• **What to produce**
What you return must be the lines from the first one below through the one containing "CN3 pin 1: -9V -> +5V", exactly and with pictures excluded.

• **Entries shown**

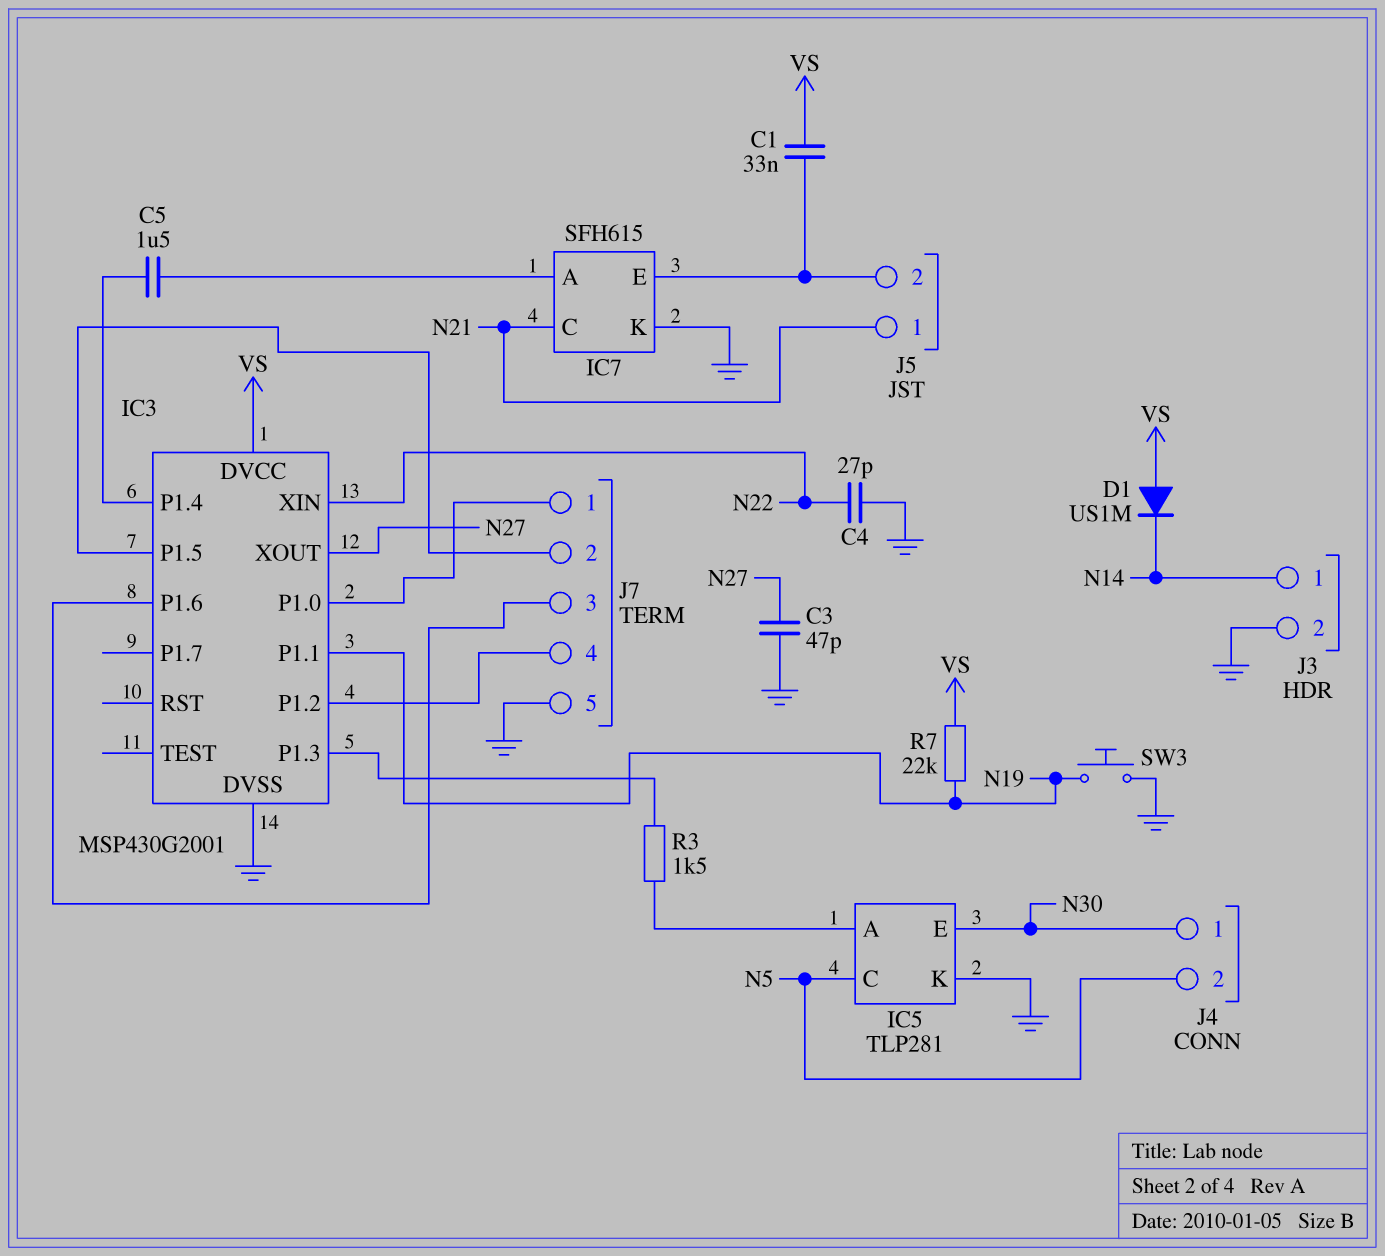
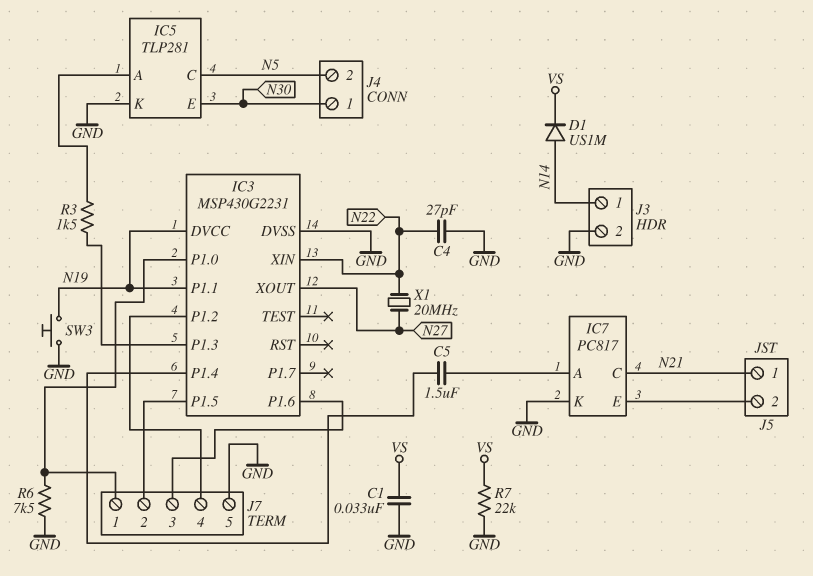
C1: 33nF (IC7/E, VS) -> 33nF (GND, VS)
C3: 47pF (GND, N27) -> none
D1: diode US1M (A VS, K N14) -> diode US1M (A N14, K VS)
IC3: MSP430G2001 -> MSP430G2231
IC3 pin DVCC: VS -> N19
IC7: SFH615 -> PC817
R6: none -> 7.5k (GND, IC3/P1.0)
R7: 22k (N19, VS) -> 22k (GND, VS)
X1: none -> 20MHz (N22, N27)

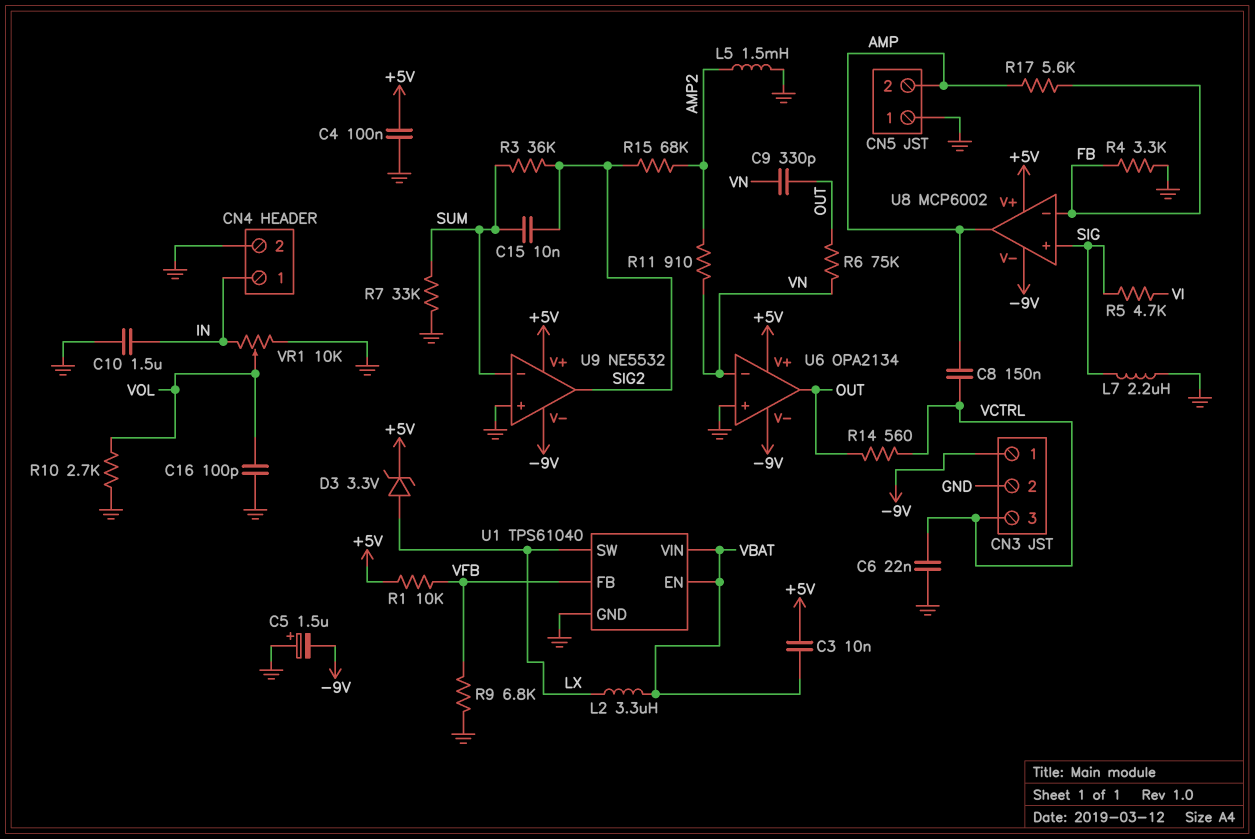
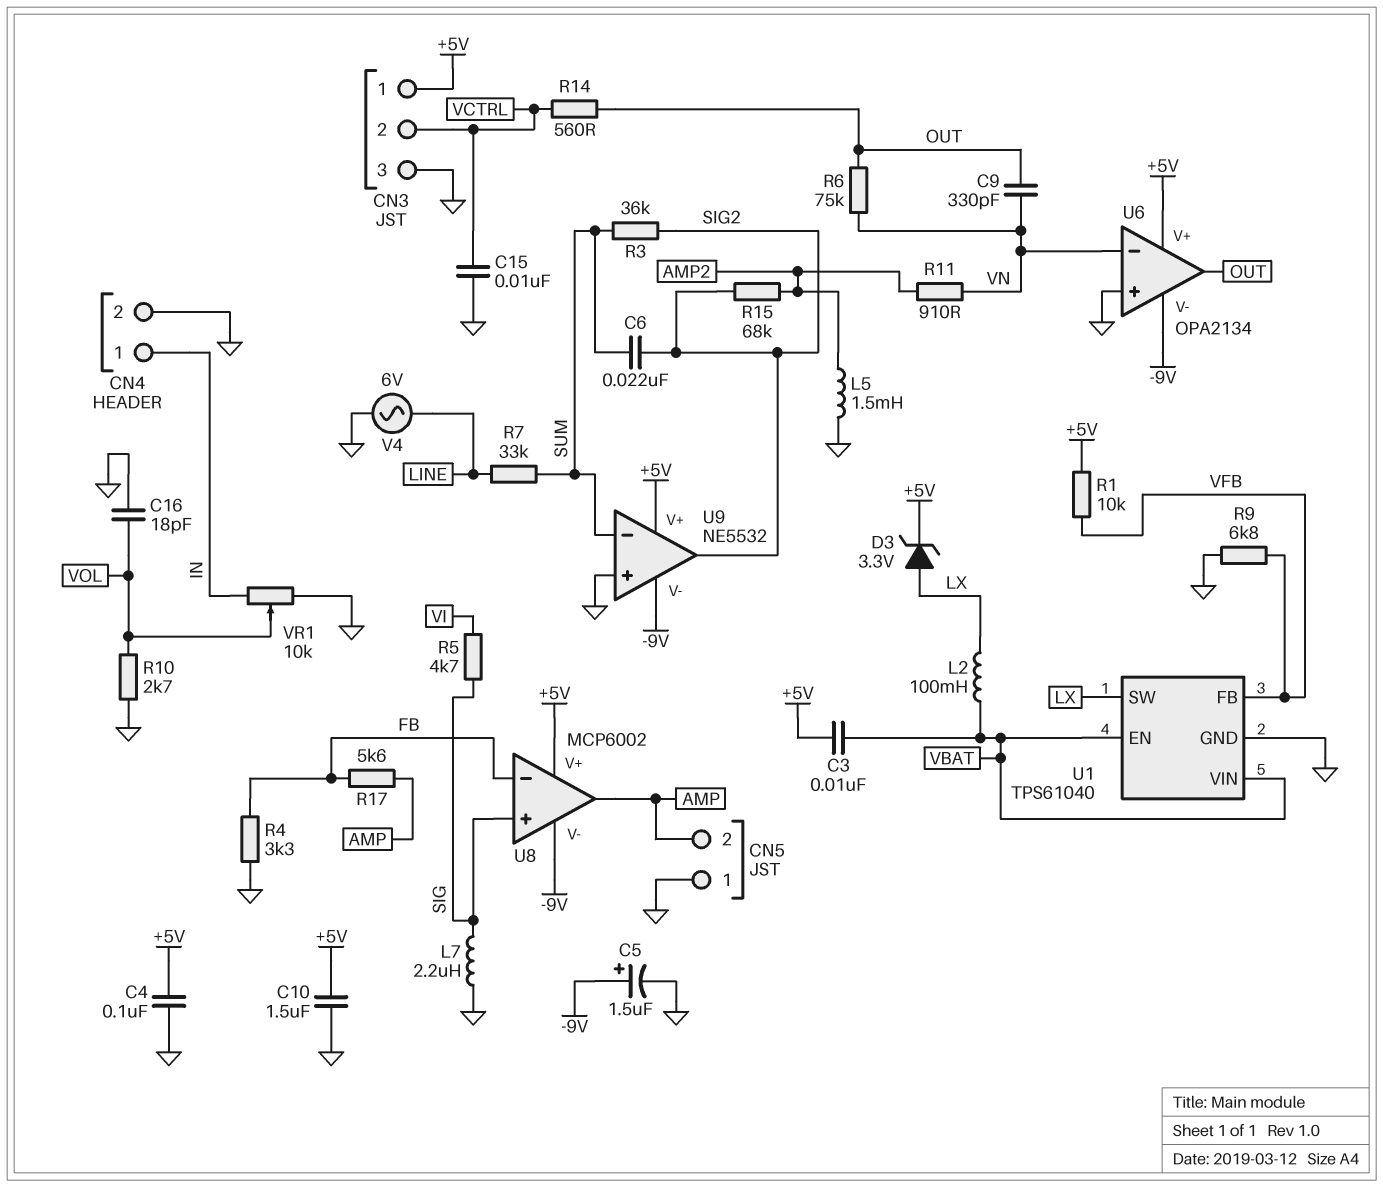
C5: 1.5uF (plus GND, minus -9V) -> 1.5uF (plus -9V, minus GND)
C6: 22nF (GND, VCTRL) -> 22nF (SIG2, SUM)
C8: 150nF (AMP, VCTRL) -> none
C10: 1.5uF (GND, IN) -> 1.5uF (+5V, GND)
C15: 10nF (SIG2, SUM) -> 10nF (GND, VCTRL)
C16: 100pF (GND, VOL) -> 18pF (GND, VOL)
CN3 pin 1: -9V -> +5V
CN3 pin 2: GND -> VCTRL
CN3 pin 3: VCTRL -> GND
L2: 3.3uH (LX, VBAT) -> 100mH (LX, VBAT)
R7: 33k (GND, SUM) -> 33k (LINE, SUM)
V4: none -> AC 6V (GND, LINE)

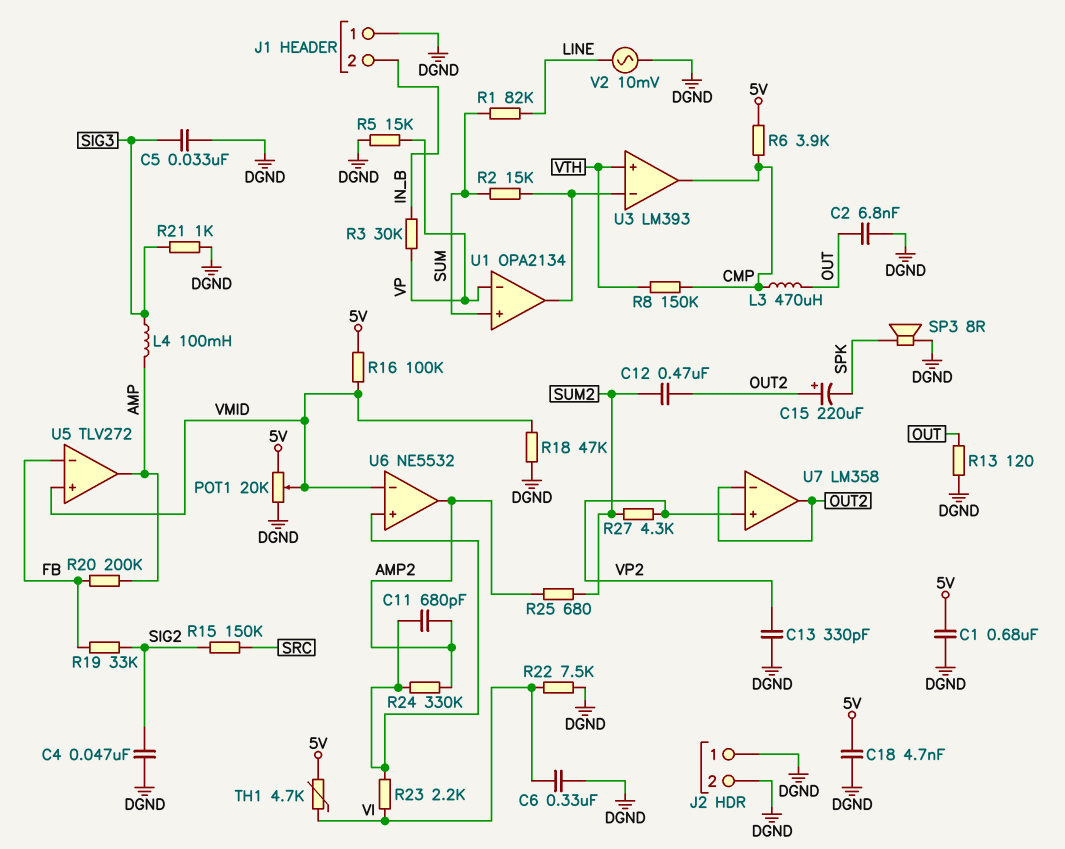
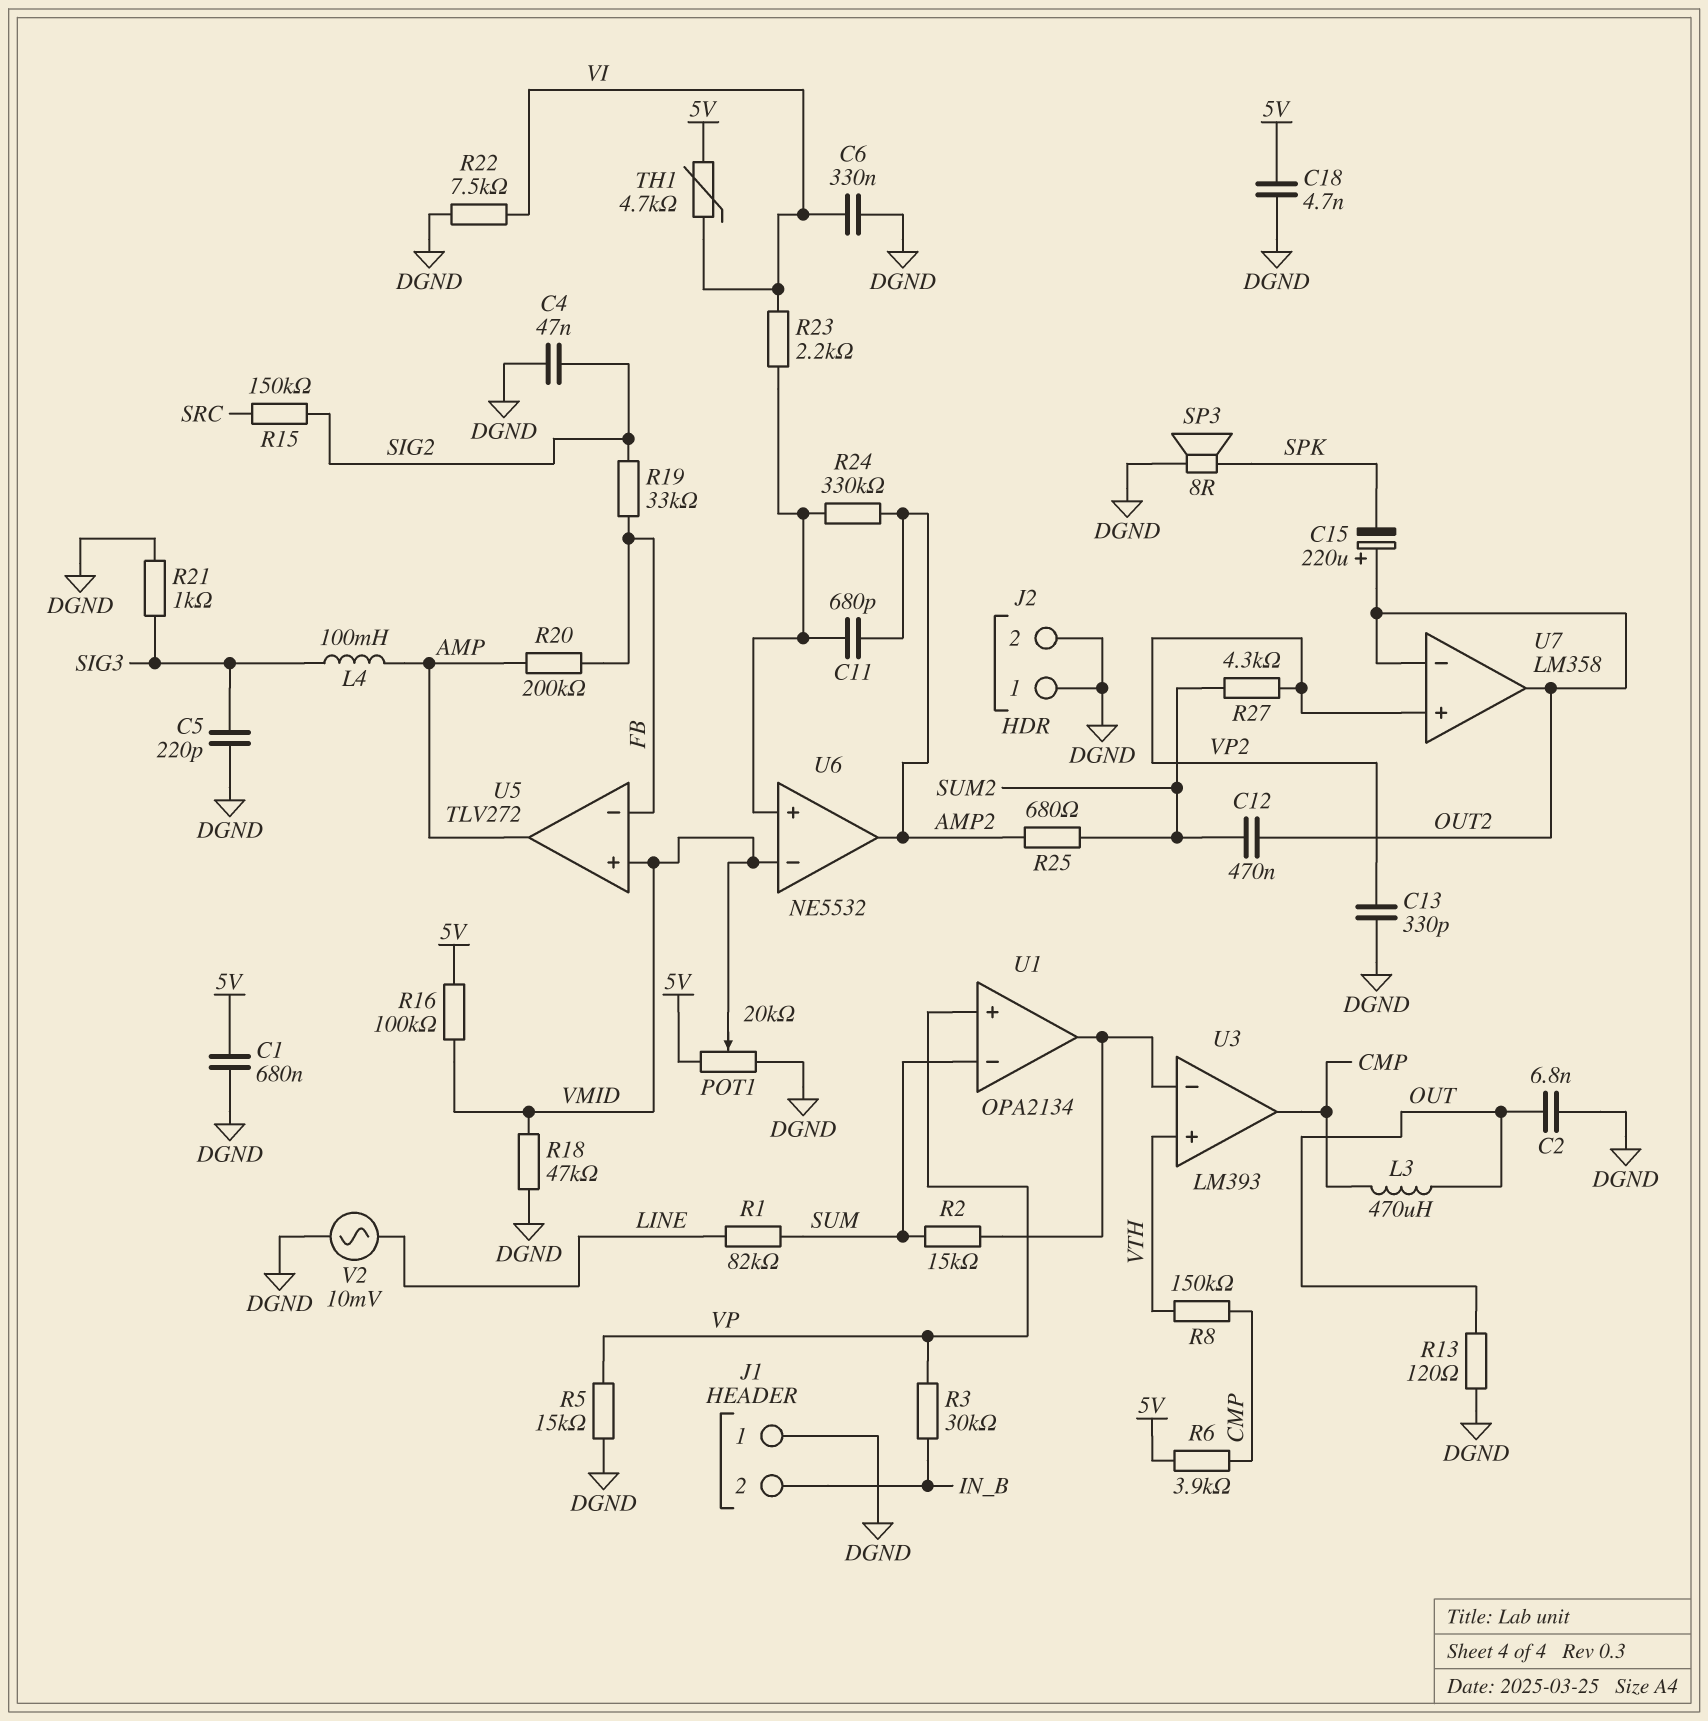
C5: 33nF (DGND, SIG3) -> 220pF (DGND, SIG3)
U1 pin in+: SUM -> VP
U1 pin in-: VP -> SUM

• **Response box**
C1: 33nF (IC7/E, VS) -> 33nF (GND, VS)
C3: 47pF (GND, N27) -> none
D1: diode US1M (A VS, K N14) -> diode US1M (A N14, K VS)
IC3: MSP430G2001 -> MSP430G2231
IC3 pin DVCC: VS -> N19
IC7: SFH615 -> PC817
R6: none -> 7.5k (GND, IC3/P1.0)
R7: 22k (N19, VS) -> 22k (GND, VS)
X1: none -> 20MHz (N22, N27)

C5: 1.5uF (plus GND, minus -9V) -> 1.5uF (plus -9V, minus GND)
C6: 22nF (GND, VCTRL) -> 22nF (SIG2, SUM)
C8: 150nF (AMP, VCTRL) -> none
C10: 1.5uF (GND, IN) -> 1.5uF (+5V, GND)
C15: 10nF (SIG2, SUM) -> 10nF (GND, VCTRL)
C16: 100pF (GND, VOL) -> 18pF (GND, VOL)
CN3 pin 1: -9V -> +5V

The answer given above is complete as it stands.